Change detection data:
◆ ◆ ◆ ◆ ◆

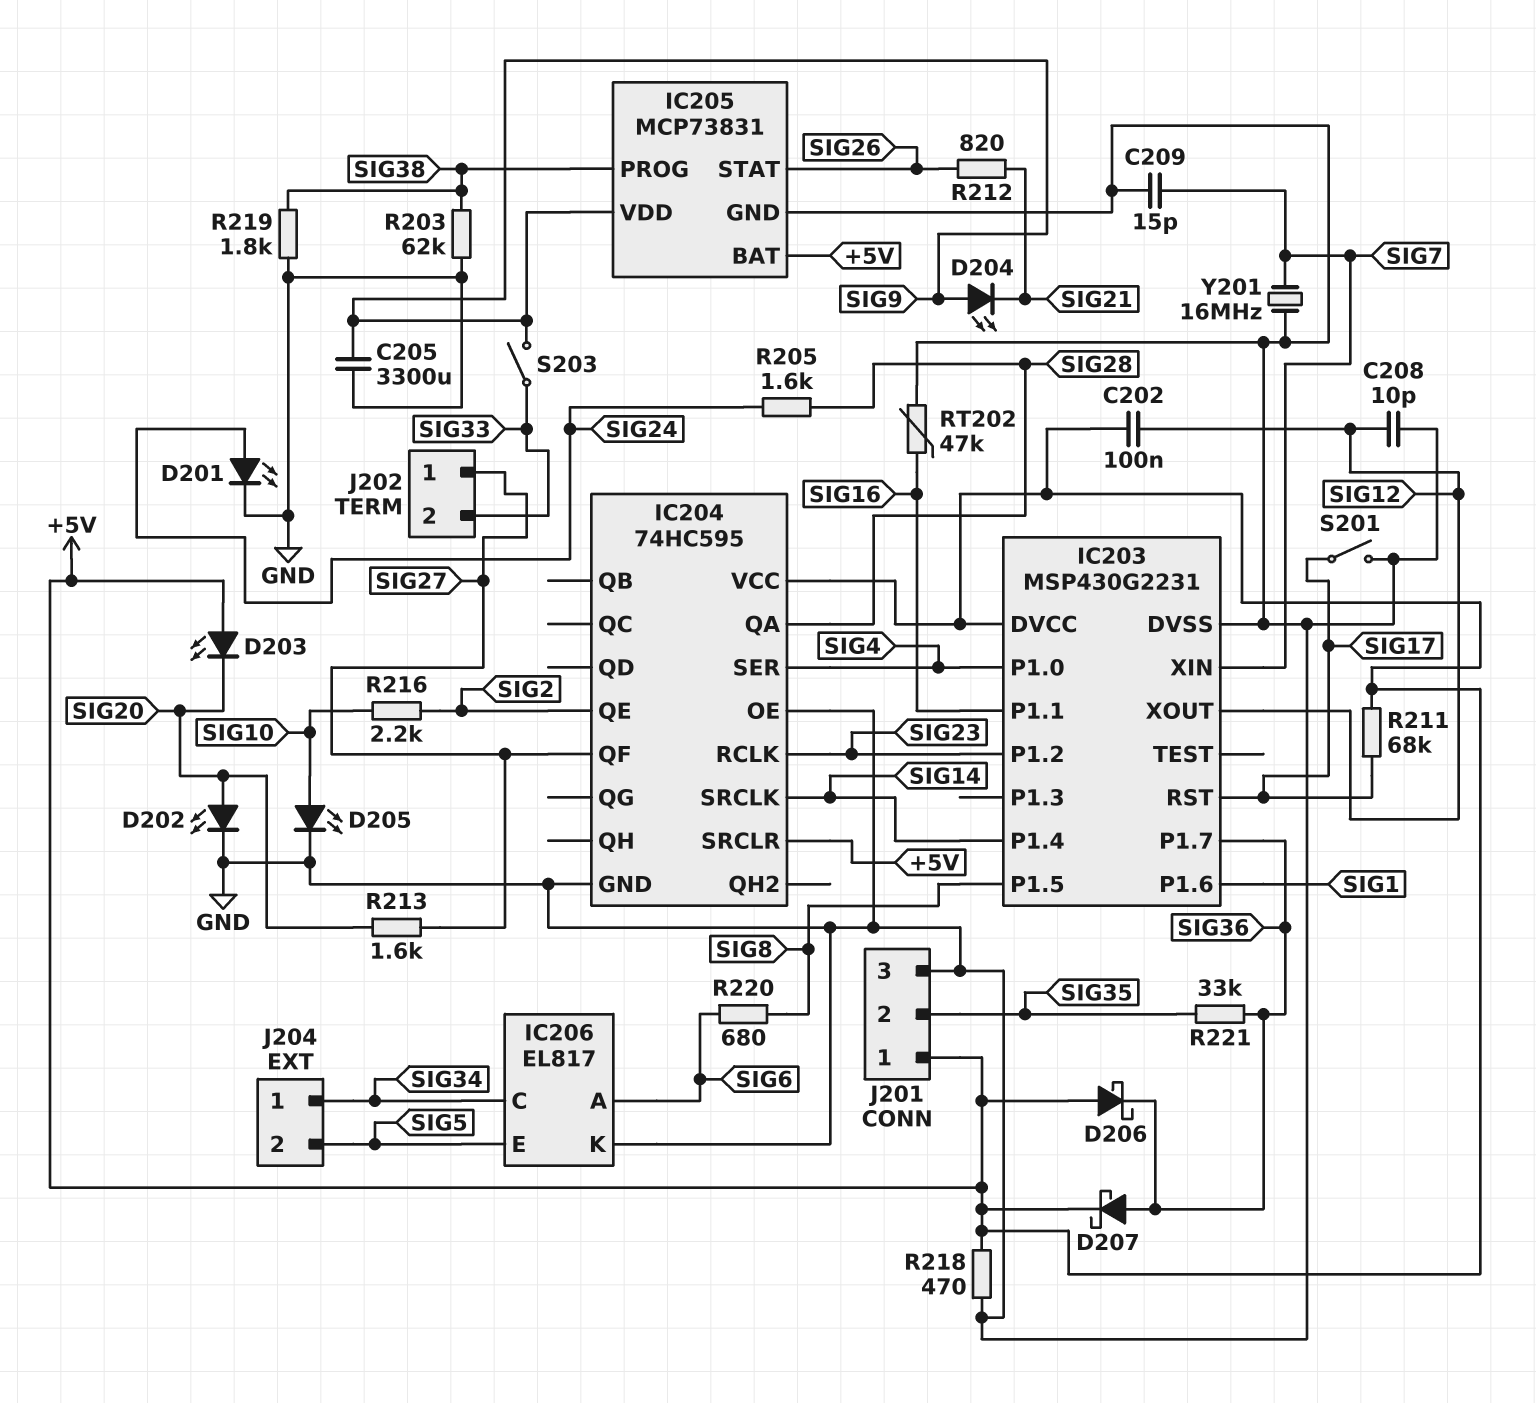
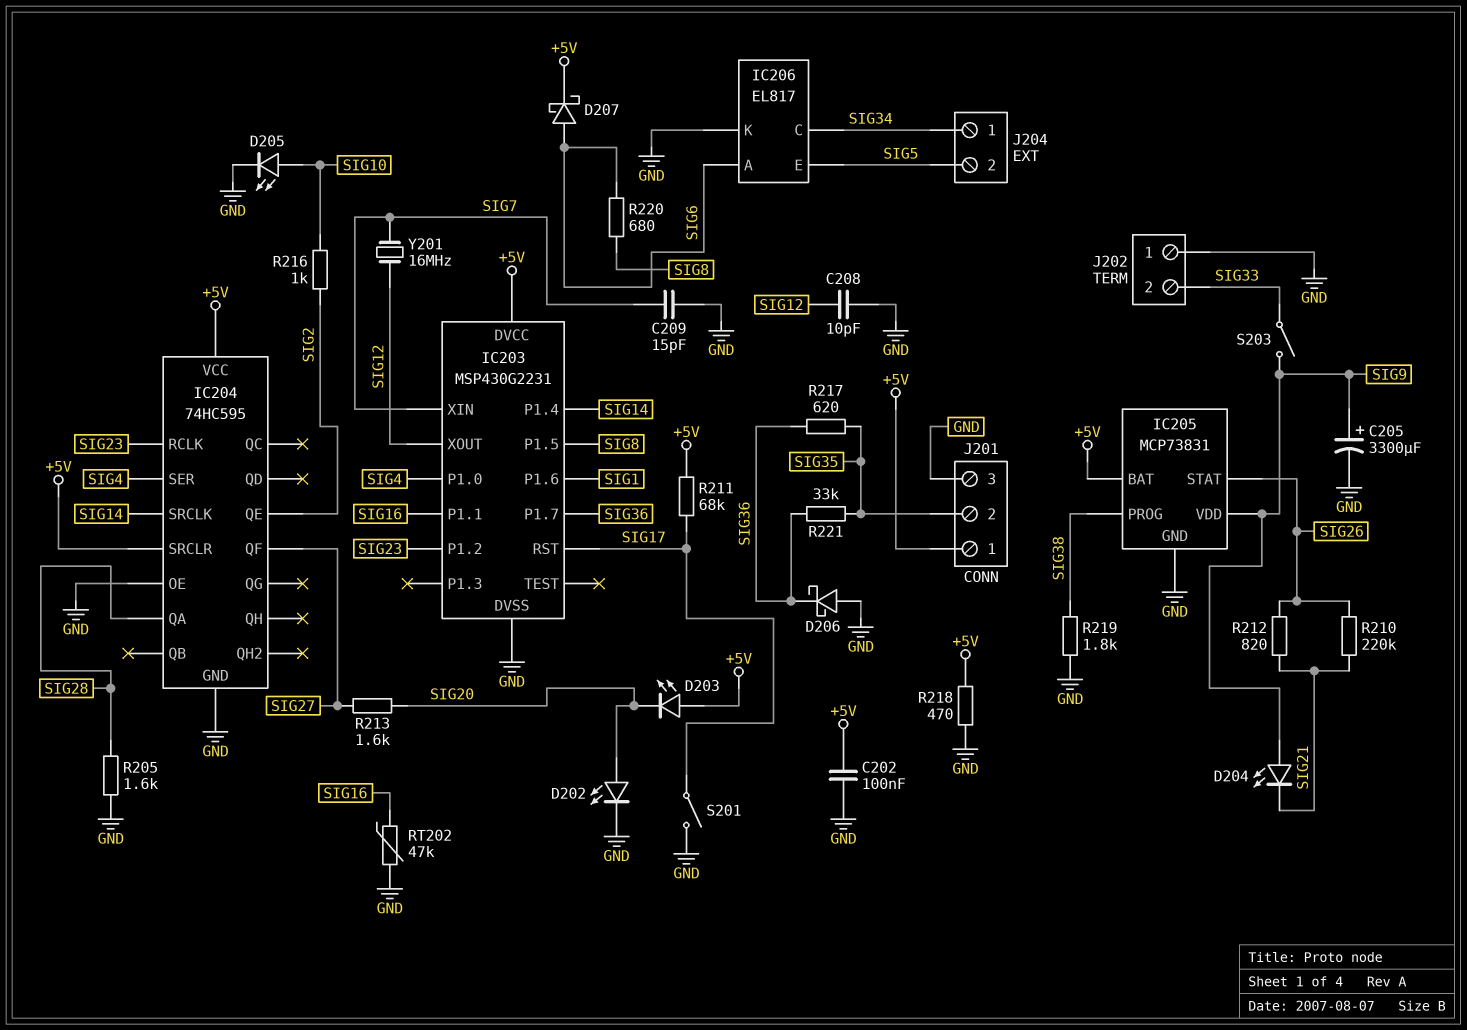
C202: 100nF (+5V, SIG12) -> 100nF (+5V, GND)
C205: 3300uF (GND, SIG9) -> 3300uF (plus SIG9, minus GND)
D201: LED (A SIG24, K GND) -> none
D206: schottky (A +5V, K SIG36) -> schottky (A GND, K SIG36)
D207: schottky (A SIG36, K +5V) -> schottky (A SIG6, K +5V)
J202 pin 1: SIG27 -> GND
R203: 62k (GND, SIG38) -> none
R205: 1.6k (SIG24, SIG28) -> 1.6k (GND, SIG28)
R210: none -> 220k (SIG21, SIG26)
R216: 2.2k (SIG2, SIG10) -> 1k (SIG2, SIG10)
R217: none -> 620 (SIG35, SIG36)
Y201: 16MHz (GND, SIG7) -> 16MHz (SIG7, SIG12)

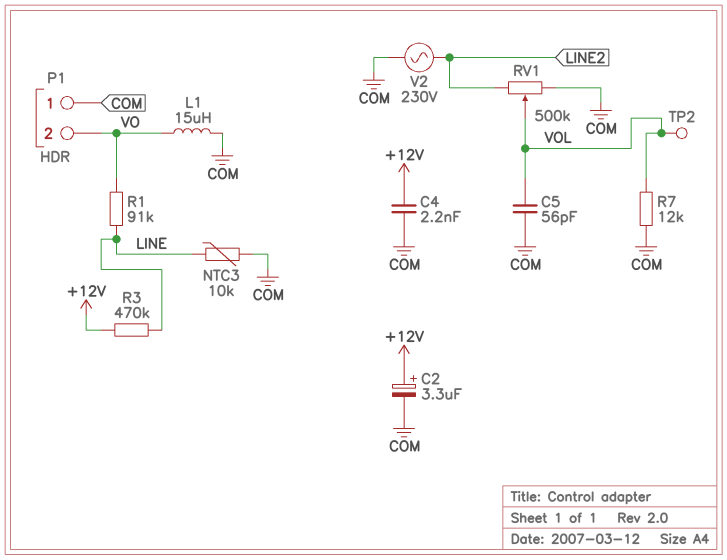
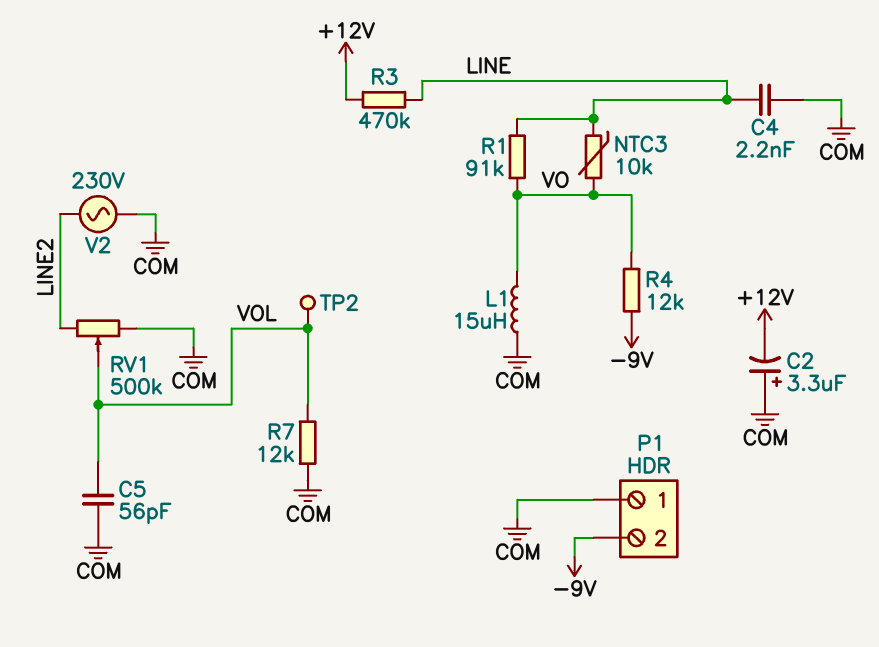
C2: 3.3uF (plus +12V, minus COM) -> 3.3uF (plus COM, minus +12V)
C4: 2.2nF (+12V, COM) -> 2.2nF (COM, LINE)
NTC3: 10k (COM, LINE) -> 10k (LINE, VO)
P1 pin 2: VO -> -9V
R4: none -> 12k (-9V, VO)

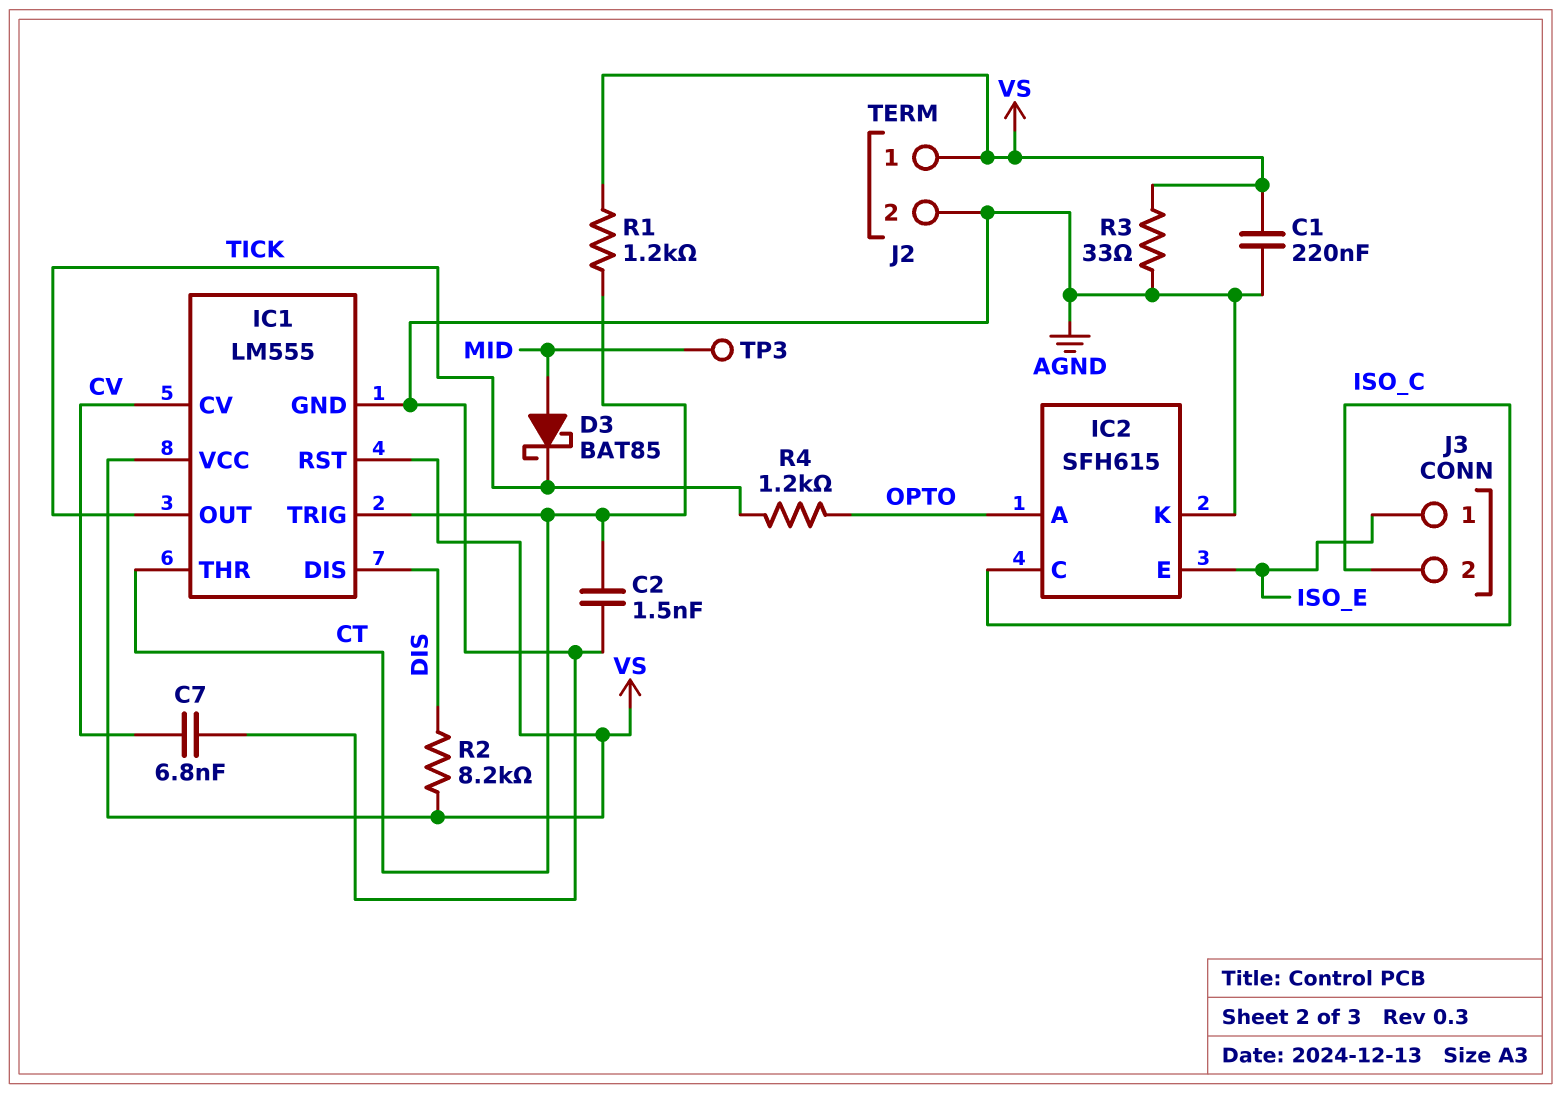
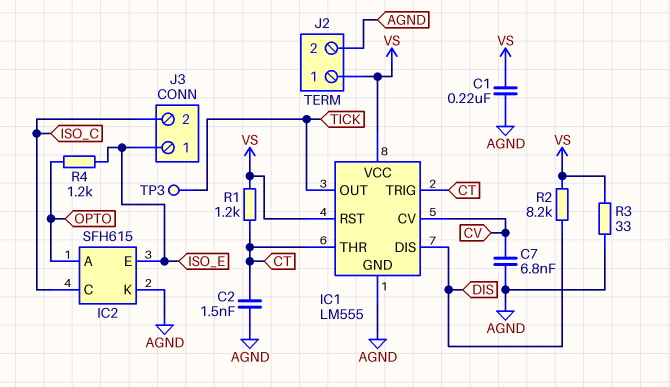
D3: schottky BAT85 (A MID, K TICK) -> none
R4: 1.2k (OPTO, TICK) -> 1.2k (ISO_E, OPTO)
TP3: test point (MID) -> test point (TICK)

◆ ◆ ◆ ◆ ◆

Exercise goal: Every line above should be copied exactly; do not carry over the pictures.

Task response:
C202: 100nF (+5V, SIG12) -> 100nF (+5V, GND)
C205: 3300uF (GND, SIG9) -> 3300uF (plus SIG9, minus GND)
D201: LED (A SIG24, K GND) -> none
D206: schottky (A +5V, K SIG36) -> schottky (A GND, K SIG36)
D207: schottky (A SIG36, K +5V) -> schottky (A SIG6, K +5V)
J202 pin 1: SIG27 -> GND
R203: 62k (GND, SIG38) -> none
R205: 1.6k (SIG24, SIG28) -> 1.6k (GND, SIG28)
R210: none -> 220k (SIG21, SIG26)
R216: 2.2k (SIG2, SIG10) -> 1k (SIG2, SIG10)
R217: none -> 620 (SIG35, SIG36)
Y201: 16MHz (GND, SIG7) -> 16MHz (SIG7, SIG12)

C2: 3.3uF (plus +12V, minus COM) -> 3.3uF (plus COM, minus +12V)
C4: 2.2nF (+12V, COM) -> 2.2nF (COM, LINE)
NTC3: 10k (COM, LINE) -> 10k (LINE, VO)
P1 pin 2: VO -> -9V
R4: none -> 12k (-9V, VO)

D3: schottky BAT85 (A MID, K TICK) -> none
R4: 1.2k (OPTO, TICK) -> 1.2k (ISO_E, OPTO)
TP3: test point (MID) -> test point (TICK)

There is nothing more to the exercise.